• Prompt: Where an entry contains an image, skip the image and print the rest exactly.

[Object tally comparisons]
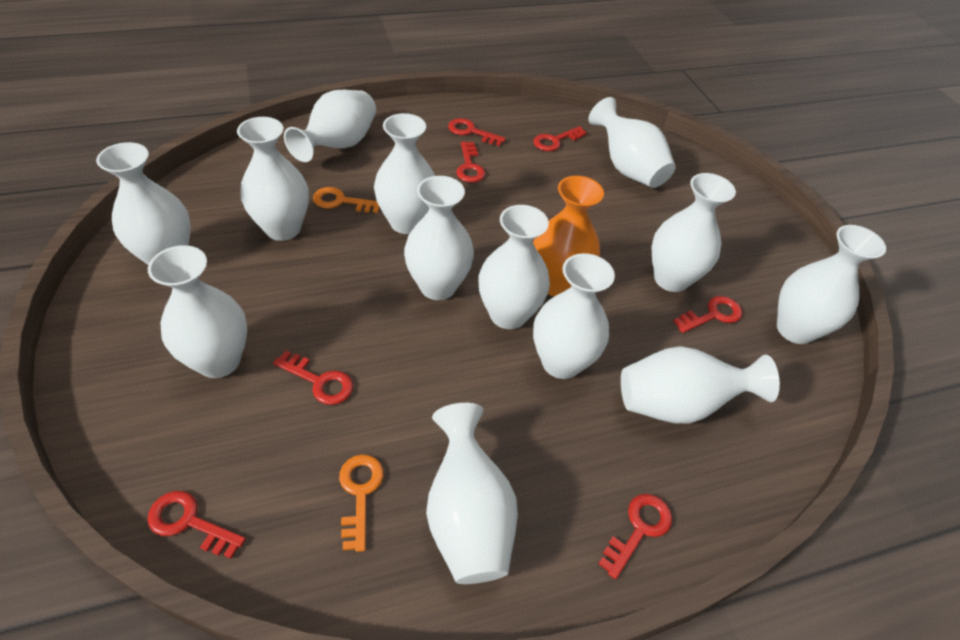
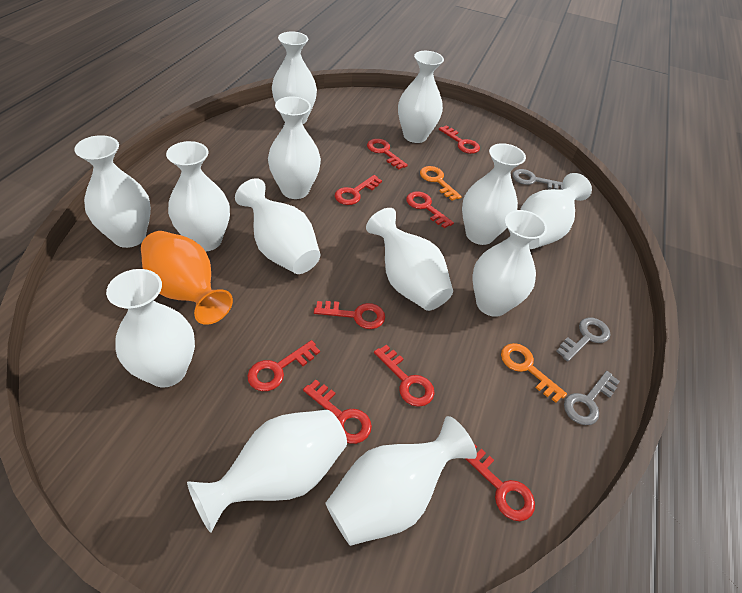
grey key: none = 0 -> [512,169,563,190] [556,318,610,362] [564,371,620,425] = 3
red key: [147,491,246,559] [273,351,353,405] [448,118,506,146] [456,142,486,183] [533,126,587,151] [598,494,672,579] [673,296,742,333] = 7 -> [247,340,320,391] [303,380,372,444] [314,301,385,329] [335,175,382,205] [367,139,408,169] [374,344,435,407] [406,191,454,228] [439,125,480,154] [466,444,535,521] = 9

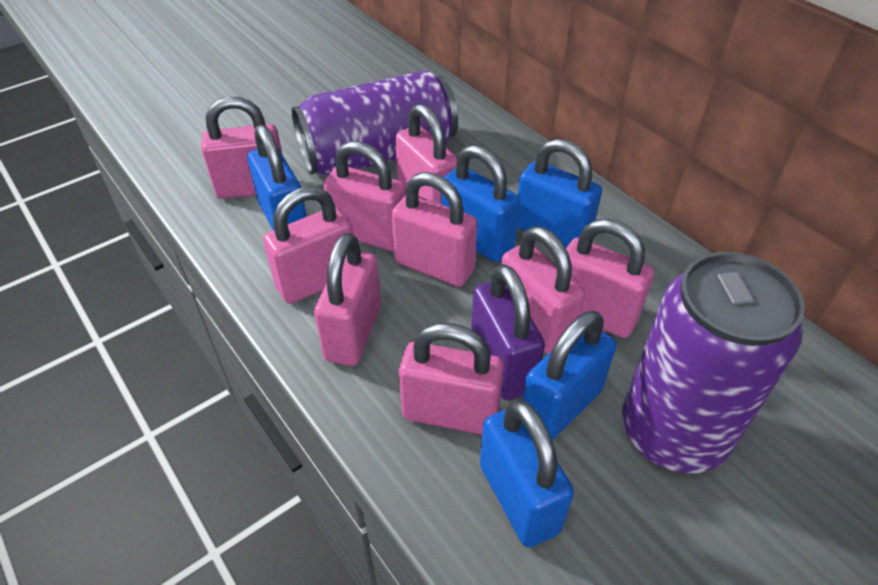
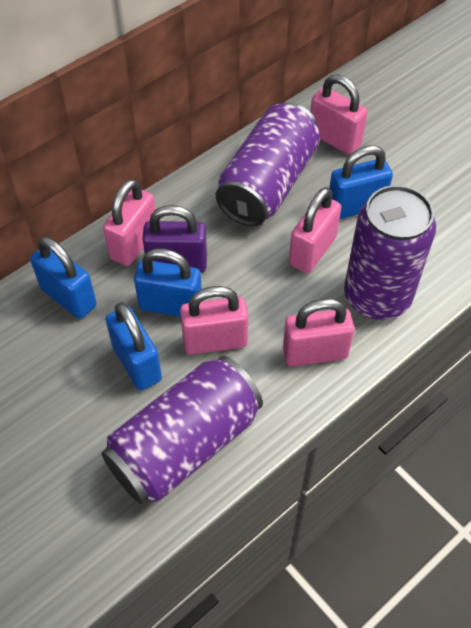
blue padlock: [247,125,307,230] [441,145,520,262] [480,400,574,548] [517,139,602,248] [522,311,616,440] = 5 -> [30,237,97,319] [106,302,162,390] [134,248,202,317] [329,145,393,219] = 4
pink padlock: [201,96,283,199] [263,186,353,304] [314,233,381,366] [324,141,406,251] [392,172,477,287] [395,104,458,204] [399,323,504,435] [501,226,585,354] [566,219,654,338] = 9 -> [103,179,155,266] [180,286,248,355] [283,298,354,367] [289,187,341,273] [310,74,368,155] = 5
purple can: [292,70,458,175] [622,252,805,473] = 2 -> [101,356,263,504] [216,102,320,226] [344,185,436,320] = 3

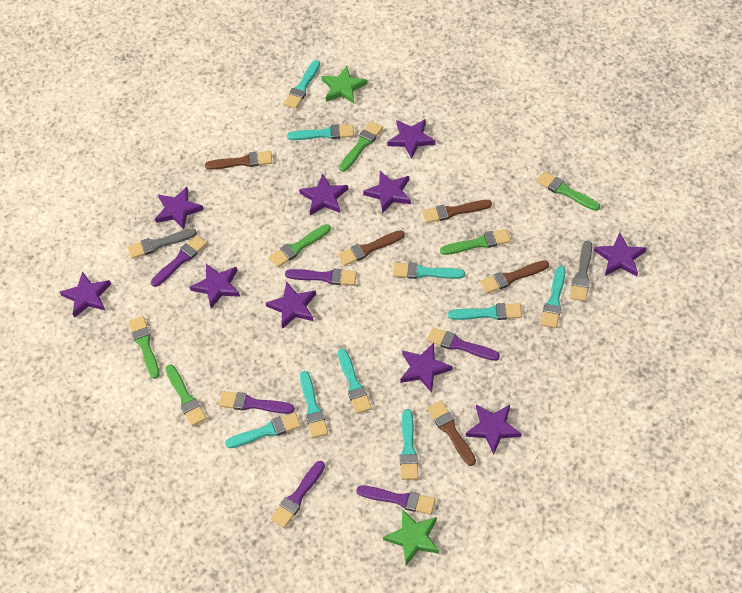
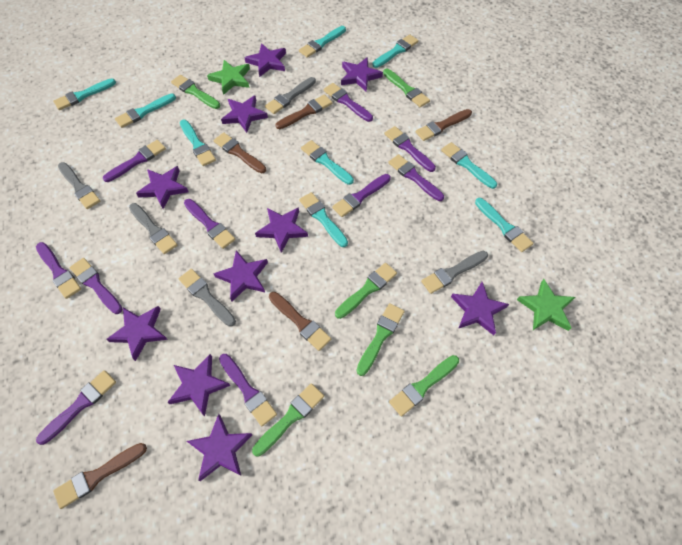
grey brush: [127,229,197,259] [570,240,592,301] = 2 -> [58,162,100,209] [129,203,177,254] [178,269,236,327] [265,77,316,114] [421,251,488,294] = 5
purple brush: [151,235,207,287] [219,391,295,414] [271,461,325,528] [285,269,357,285] [356,485,435,515] [427,327,500,361] = 6 -> [36,242,81,299] [36,370,116,445] [70,258,123,314] [103,140,166,182] [184,199,235,249] [219,354,277,426] [324,83,373,122] [332,174,391,217] [384,126,436,172] [389,154,444,201] = 10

• Exercise response:
grey key: none = 0 -> [512,169,563,190] [556,318,610,362] [564,371,620,425] = 3
red key: [147,491,246,559] [273,351,353,405] [448,118,506,146] [456,142,486,183] [533,126,587,151] [598,494,672,579] [673,296,742,333] = 7 -> [247,340,320,391] [303,380,372,444] [314,301,385,329] [335,175,382,205] [367,139,408,169] [374,344,435,407] [406,191,454,228] [439,125,480,154] [466,444,535,521] = 9

blue padlock: [247,125,307,230] [441,145,520,262] [480,400,574,548] [517,139,602,248] [522,311,616,440] = 5 -> [30,237,97,319] [106,302,162,390] [134,248,202,317] [329,145,393,219] = 4
pink padlock: [201,96,283,199] [263,186,353,304] [314,233,381,366] [324,141,406,251] [392,172,477,287] [395,104,458,204] [399,323,504,435] [501,226,585,354] [566,219,654,338] = 9 -> [103,179,155,266] [180,286,248,355] [283,298,354,367] [289,187,341,273] [310,74,368,155] = 5
purple can: [292,70,458,175] [622,252,805,473] = 2 -> [101,356,263,504] [216,102,320,226] [344,185,436,320] = 3

grey brush: [127,229,197,259] [570,240,592,301] = 2 -> [58,162,100,209] [129,203,177,254] [178,269,236,327] [265,77,316,114] [421,251,488,294] = 5
purple brush: [151,235,207,287] [219,391,295,414] [271,461,325,528] [285,269,357,285] [356,485,435,515] [427,327,500,361] = 6 -> [36,242,81,299] [36,370,116,445] [70,258,123,314] [103,140,166,182] [184,199,235,249] [219,354,277,426] [324,83,373,122] [332,174,391,217] [384,126,436,172] [389,154,444,201] = 10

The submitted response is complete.